══ MATERIAL ══
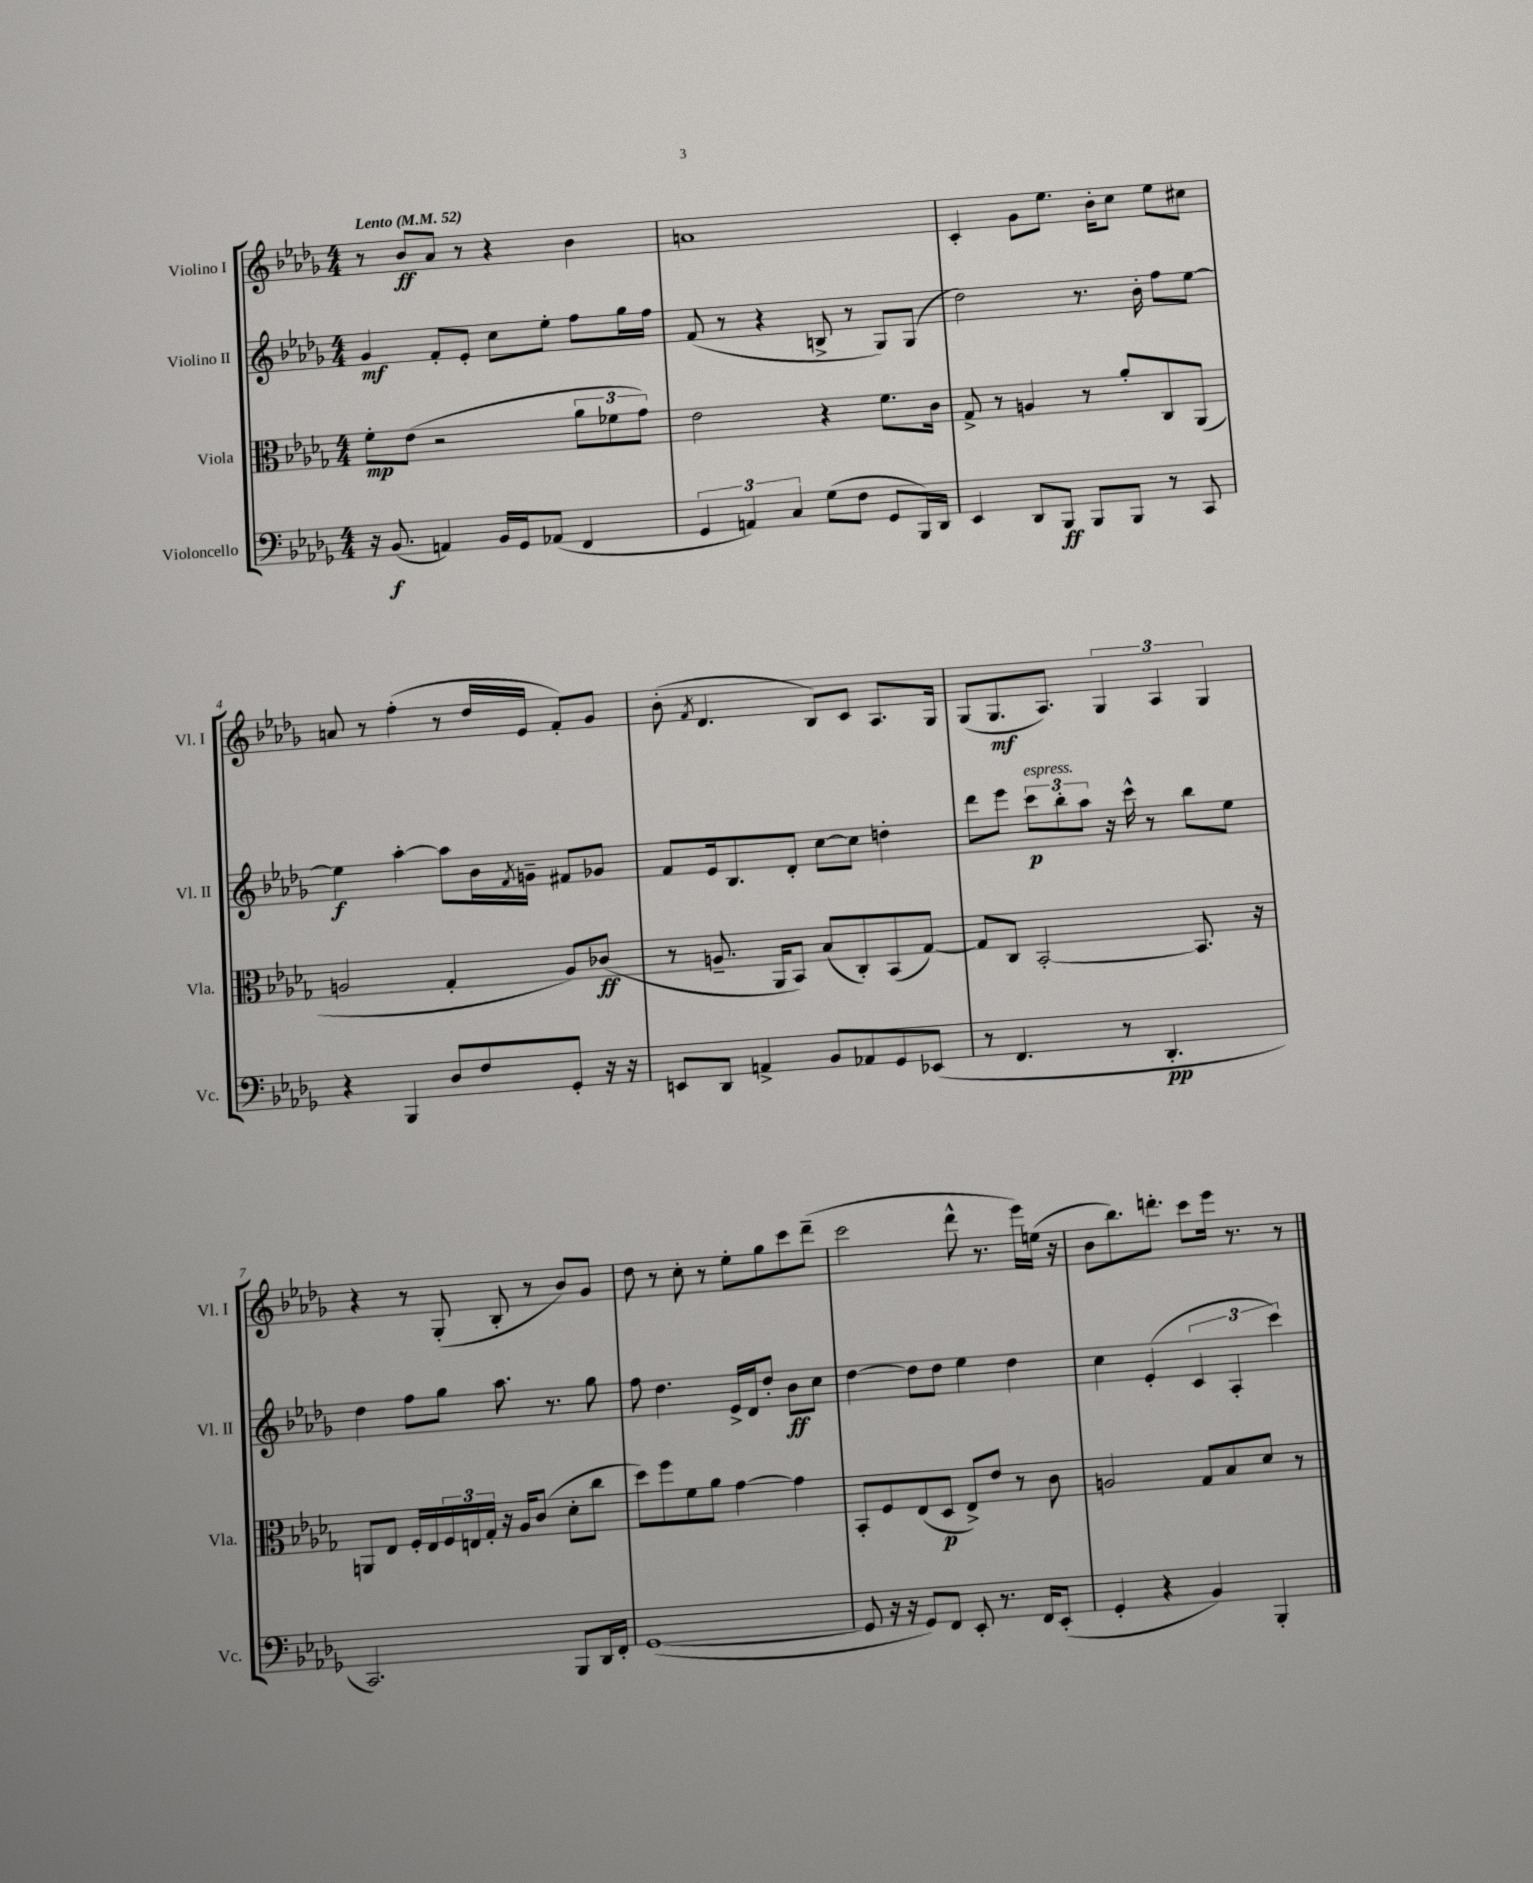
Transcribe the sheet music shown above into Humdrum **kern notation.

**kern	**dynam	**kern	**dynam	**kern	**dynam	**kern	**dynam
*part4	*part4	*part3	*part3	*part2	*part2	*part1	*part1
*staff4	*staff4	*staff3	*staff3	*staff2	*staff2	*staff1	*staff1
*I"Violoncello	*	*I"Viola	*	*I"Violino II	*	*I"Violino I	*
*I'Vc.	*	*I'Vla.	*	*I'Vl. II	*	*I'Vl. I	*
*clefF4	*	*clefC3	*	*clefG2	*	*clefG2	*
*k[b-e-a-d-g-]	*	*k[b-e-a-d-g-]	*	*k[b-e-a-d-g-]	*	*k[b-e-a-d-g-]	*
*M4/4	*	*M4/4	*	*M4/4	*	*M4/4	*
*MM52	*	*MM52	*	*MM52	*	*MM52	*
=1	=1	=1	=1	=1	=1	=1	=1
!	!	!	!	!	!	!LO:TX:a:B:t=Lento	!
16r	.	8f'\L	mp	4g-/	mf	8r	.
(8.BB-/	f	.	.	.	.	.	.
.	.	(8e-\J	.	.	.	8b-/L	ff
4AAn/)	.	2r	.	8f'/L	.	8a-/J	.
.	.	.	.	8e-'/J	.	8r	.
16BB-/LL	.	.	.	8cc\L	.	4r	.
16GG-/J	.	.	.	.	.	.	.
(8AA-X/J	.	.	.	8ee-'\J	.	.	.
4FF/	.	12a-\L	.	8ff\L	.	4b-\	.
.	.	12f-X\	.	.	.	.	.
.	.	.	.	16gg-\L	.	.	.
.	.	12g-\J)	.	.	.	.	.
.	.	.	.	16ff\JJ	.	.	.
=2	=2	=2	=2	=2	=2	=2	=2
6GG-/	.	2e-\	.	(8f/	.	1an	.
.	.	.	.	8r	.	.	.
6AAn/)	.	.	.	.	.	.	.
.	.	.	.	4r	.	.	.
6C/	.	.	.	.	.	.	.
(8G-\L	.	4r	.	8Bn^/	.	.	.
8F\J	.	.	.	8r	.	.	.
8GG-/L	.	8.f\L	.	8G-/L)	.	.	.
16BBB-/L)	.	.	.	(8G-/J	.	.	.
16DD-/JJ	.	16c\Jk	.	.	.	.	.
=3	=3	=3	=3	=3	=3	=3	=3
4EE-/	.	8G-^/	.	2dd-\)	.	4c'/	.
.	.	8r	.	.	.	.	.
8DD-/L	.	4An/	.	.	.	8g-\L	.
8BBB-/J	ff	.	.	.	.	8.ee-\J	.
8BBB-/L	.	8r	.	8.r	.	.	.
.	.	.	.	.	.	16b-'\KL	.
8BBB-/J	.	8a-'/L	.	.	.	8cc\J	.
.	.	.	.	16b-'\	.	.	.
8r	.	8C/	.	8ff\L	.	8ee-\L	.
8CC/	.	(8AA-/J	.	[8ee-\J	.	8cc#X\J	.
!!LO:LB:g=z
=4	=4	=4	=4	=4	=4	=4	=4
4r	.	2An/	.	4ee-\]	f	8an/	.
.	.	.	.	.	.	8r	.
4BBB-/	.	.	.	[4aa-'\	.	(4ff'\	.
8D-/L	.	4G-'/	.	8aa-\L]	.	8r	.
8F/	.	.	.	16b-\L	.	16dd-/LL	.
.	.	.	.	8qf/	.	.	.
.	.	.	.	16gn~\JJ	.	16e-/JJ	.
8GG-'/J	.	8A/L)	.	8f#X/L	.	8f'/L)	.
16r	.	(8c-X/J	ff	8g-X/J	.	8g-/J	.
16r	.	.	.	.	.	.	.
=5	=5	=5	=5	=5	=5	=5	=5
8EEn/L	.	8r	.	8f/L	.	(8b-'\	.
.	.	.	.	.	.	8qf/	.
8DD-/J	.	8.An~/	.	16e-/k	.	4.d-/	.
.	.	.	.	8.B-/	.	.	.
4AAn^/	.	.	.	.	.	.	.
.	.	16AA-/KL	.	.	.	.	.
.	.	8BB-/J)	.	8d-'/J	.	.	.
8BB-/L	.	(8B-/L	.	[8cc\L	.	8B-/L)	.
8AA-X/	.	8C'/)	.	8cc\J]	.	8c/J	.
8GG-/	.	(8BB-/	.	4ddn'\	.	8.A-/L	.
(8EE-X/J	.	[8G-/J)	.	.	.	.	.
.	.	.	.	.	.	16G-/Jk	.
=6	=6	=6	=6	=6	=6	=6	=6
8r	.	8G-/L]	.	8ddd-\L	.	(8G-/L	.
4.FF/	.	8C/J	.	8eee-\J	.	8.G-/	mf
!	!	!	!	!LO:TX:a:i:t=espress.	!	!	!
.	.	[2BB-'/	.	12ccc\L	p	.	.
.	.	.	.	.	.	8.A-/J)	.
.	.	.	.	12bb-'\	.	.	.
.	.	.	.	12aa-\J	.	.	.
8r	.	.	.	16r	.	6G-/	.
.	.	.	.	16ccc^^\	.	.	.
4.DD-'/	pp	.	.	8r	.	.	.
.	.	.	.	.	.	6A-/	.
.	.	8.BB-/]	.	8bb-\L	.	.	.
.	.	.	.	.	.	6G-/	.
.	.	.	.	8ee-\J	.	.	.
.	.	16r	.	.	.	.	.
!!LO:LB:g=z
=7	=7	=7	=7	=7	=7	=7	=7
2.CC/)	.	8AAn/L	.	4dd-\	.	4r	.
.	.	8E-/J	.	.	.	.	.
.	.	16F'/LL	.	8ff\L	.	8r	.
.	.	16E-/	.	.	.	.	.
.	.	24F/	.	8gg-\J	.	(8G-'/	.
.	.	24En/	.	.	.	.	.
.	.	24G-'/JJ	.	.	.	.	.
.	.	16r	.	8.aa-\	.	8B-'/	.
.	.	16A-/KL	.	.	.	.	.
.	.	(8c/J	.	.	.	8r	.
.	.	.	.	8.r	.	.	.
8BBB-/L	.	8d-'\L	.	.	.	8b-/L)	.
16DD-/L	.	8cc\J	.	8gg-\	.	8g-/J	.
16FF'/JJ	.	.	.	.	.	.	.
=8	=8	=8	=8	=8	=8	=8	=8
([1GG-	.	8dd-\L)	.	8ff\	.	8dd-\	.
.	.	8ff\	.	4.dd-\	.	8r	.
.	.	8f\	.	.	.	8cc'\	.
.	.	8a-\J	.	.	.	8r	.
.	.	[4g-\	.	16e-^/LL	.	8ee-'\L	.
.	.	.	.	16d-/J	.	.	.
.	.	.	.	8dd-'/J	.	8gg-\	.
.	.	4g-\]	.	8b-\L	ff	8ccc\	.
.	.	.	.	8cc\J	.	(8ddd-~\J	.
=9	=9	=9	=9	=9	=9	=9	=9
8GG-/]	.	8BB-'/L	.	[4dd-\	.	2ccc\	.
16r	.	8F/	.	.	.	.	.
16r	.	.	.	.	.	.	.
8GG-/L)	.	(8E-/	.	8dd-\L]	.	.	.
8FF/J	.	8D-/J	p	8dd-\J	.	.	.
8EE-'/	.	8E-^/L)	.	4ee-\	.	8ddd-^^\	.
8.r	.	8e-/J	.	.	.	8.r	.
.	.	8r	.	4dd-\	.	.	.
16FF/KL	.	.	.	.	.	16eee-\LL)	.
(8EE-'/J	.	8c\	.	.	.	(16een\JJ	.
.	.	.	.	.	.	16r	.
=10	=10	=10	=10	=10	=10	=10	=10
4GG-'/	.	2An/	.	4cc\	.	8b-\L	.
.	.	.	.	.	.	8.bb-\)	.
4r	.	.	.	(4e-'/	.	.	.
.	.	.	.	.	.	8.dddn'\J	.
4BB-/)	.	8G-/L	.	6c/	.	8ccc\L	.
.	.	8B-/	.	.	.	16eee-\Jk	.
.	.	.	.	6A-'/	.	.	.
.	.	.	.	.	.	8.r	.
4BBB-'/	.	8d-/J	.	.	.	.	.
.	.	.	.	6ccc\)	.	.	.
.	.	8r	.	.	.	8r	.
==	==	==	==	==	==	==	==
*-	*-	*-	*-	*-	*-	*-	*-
═══
Pull out each line of the data above that contains the string "kern". Matching is case-sensitive.

Transcribe the sheet music shown above into Humdrum **kern notation.
**kern	**dynam	**kern	**dynam	**kern	**dynam	**kern	**dynam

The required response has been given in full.